AVAILABLE DATA:
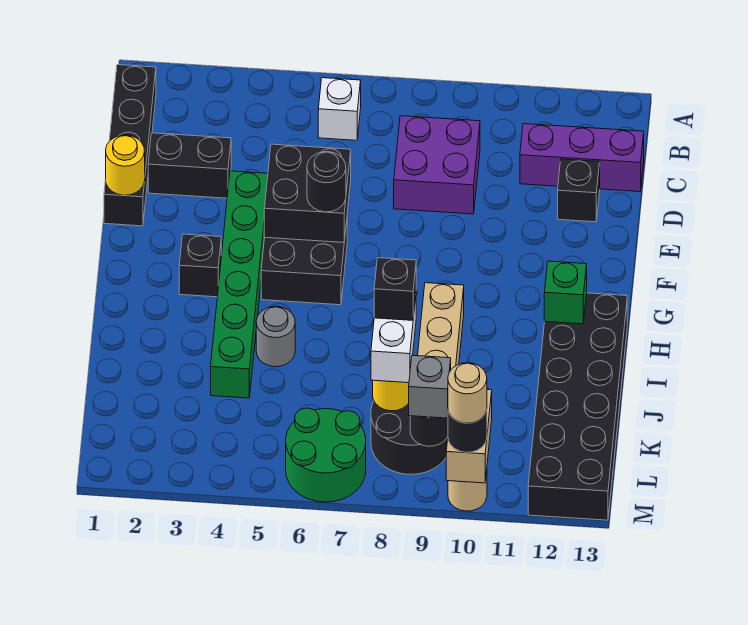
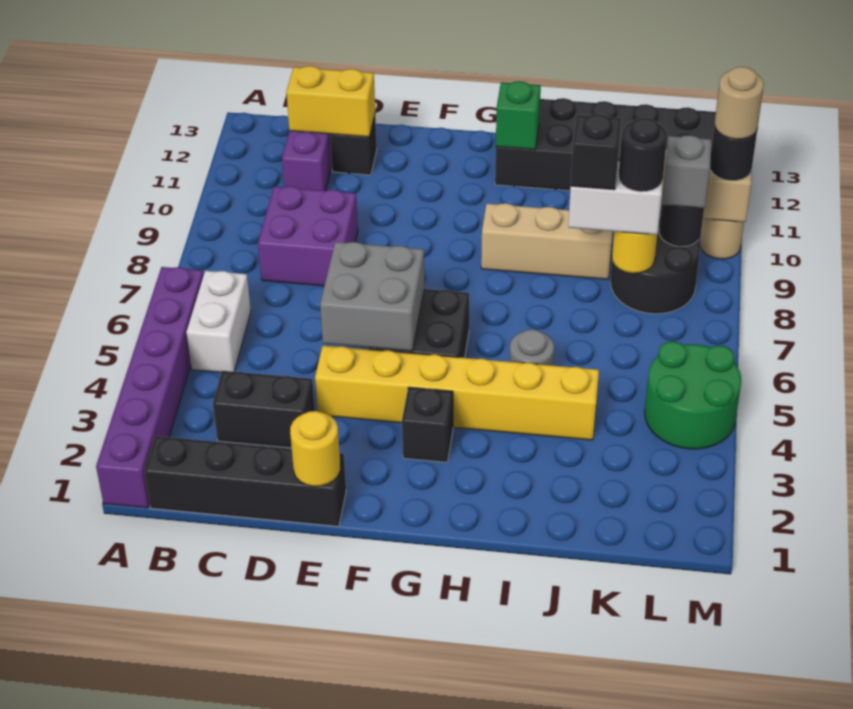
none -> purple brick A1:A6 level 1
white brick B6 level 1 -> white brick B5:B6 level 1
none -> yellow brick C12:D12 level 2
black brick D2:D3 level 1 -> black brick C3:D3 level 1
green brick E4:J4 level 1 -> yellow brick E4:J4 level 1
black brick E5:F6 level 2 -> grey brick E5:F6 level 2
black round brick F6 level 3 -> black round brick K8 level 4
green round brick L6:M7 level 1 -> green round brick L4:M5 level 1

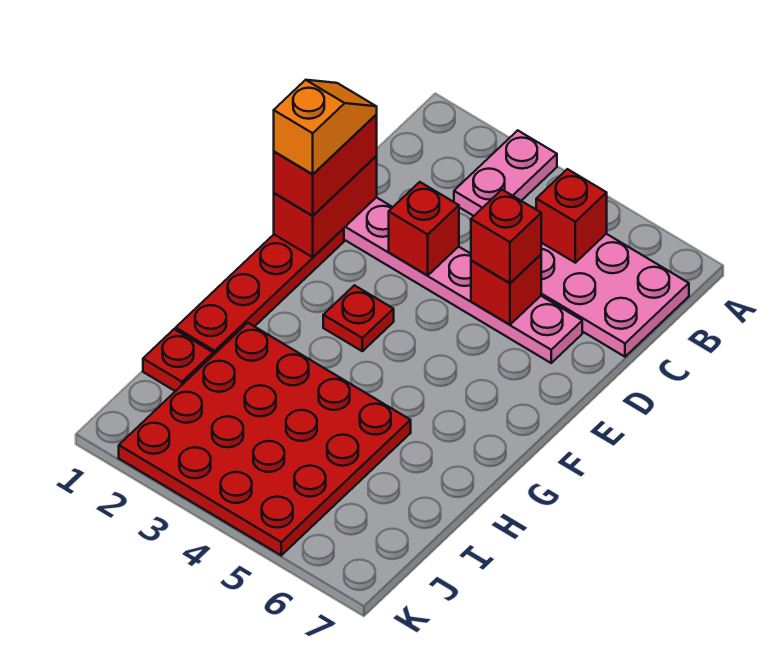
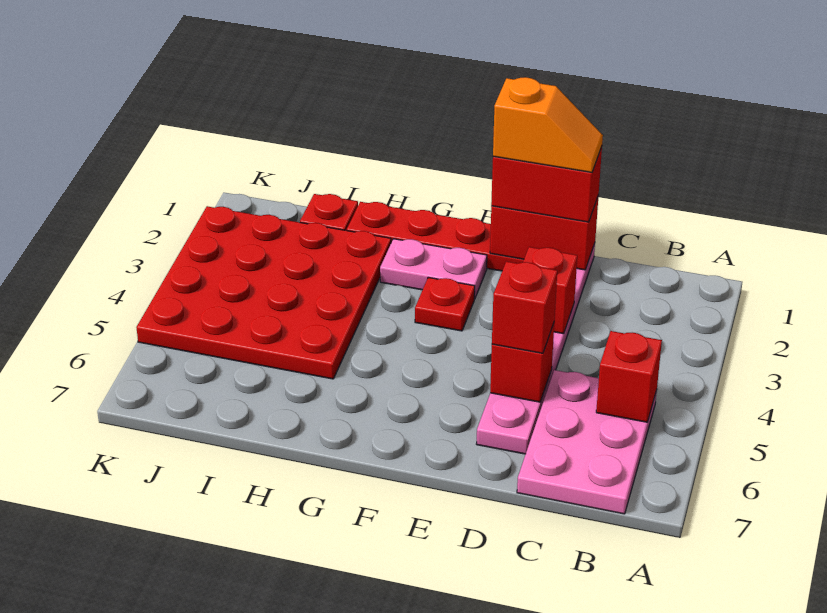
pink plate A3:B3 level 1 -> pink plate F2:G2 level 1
---
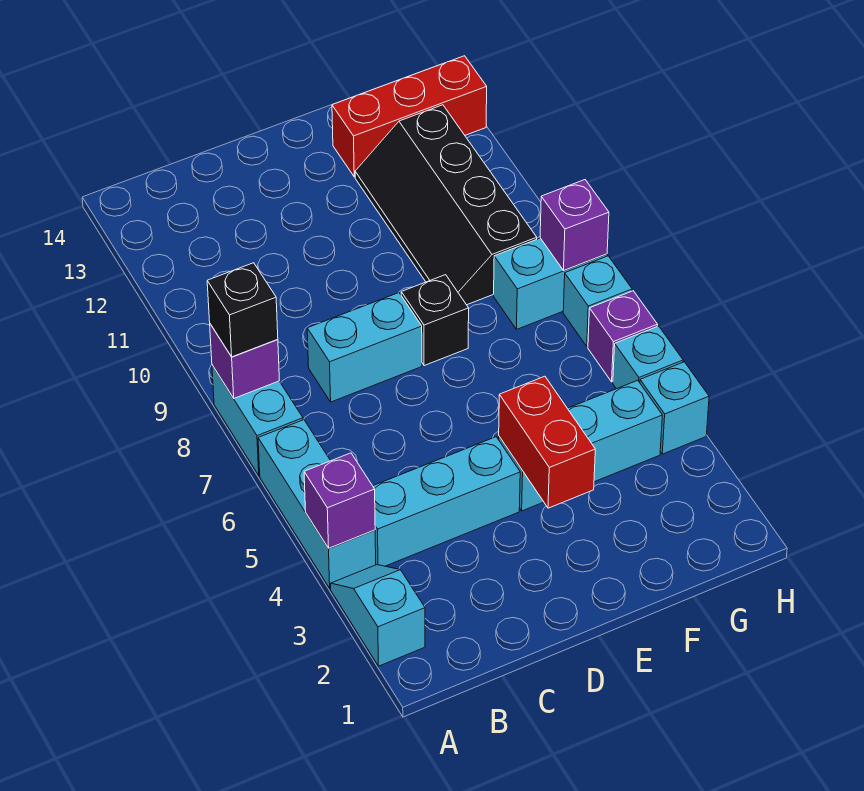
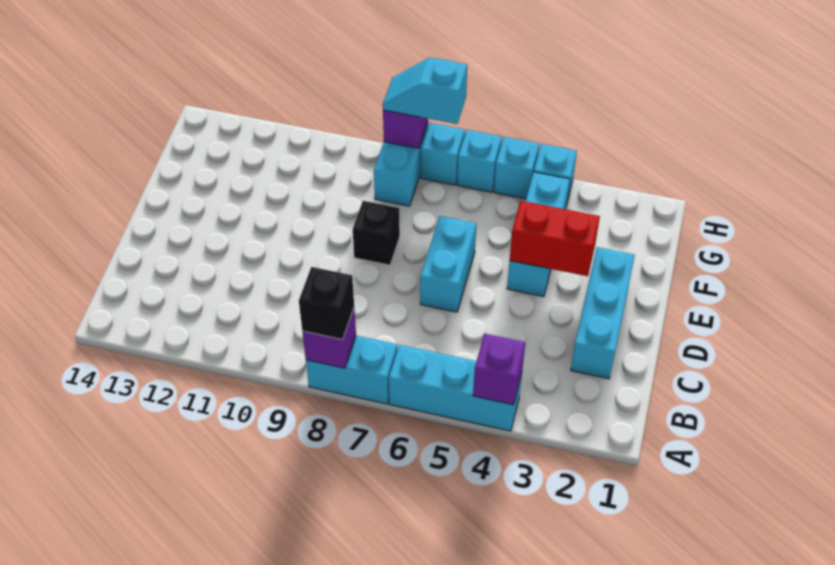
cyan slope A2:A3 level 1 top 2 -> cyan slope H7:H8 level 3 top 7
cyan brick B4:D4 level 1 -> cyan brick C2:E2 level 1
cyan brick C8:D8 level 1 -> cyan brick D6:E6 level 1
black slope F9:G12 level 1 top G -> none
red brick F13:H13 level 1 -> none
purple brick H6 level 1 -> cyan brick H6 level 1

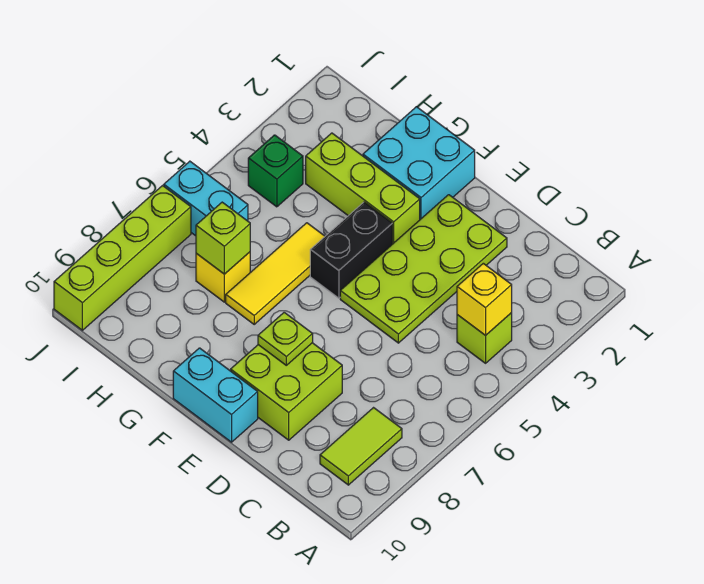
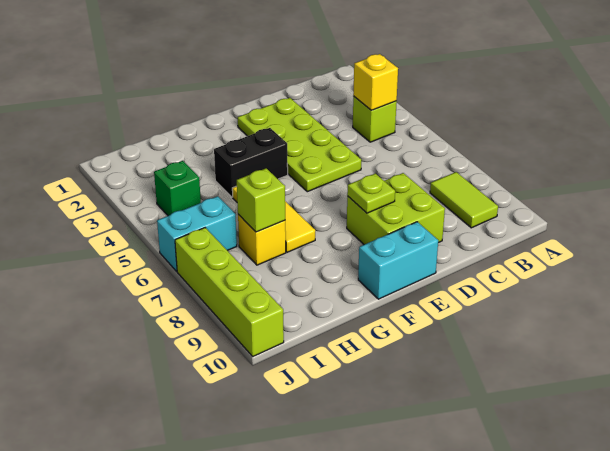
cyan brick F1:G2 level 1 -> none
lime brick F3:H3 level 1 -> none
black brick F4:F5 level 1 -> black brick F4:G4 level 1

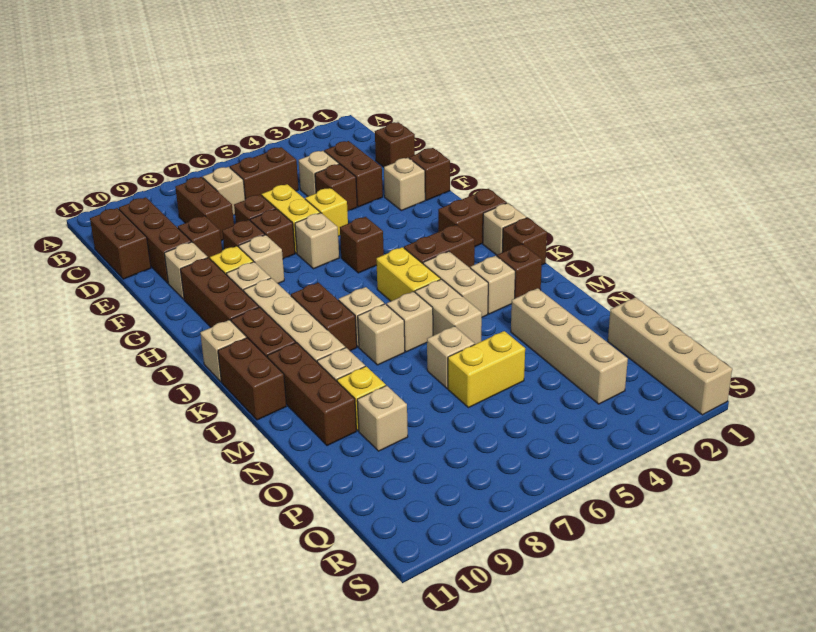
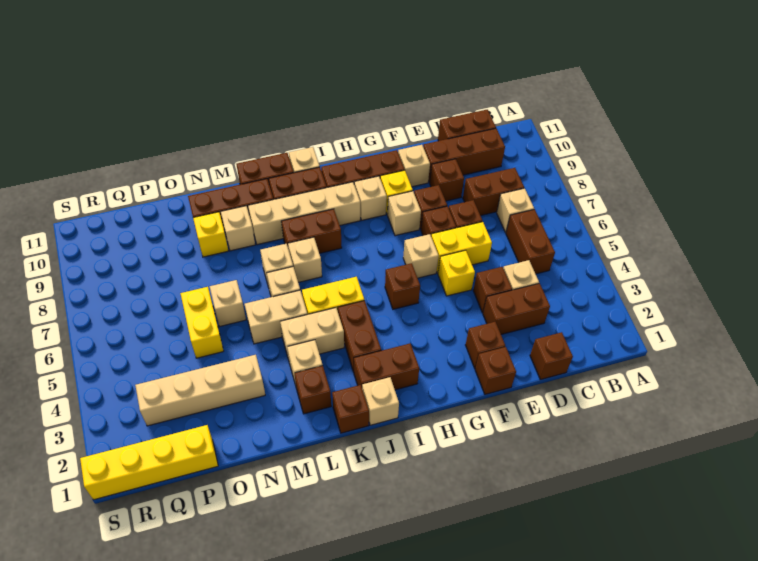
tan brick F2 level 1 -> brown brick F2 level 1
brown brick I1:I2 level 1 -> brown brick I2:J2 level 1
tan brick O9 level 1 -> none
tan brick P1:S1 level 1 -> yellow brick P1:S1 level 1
--
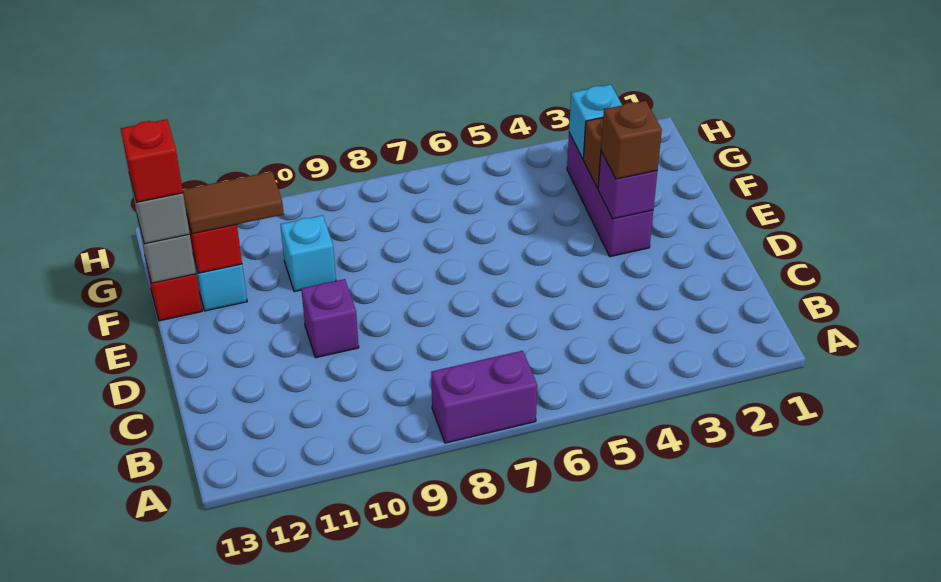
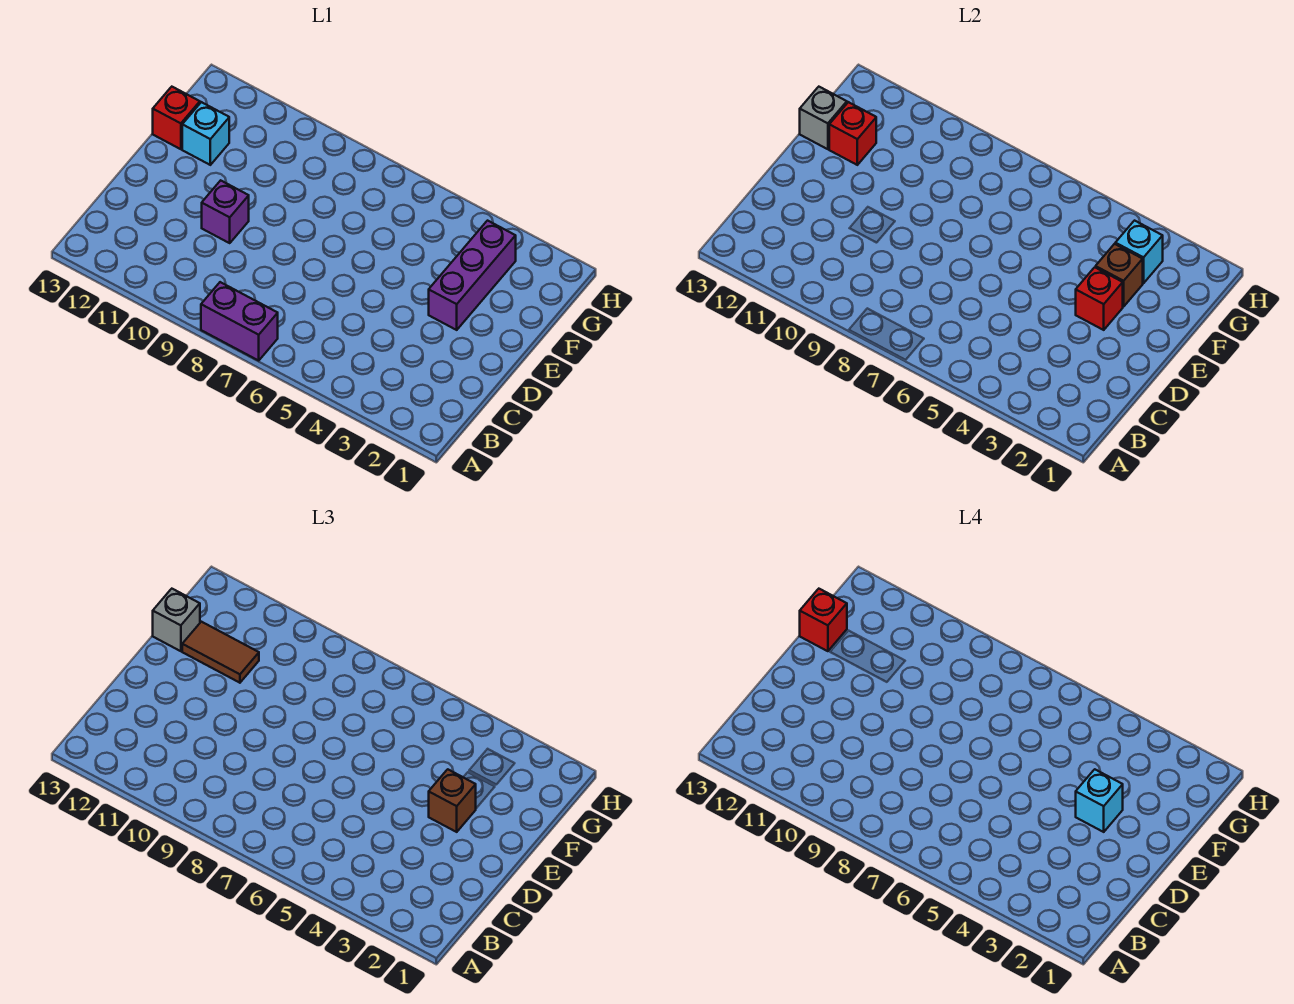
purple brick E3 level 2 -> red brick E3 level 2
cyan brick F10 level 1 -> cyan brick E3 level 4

TRY IT:
Copy the lines of the entries above that mention "green".

TASK RESULT:
green brick E4:J4 level 1 -> yellow brick E4:J4 level 1
green round brick L6:M7 level 1 -> green round brick L4:M5 level 1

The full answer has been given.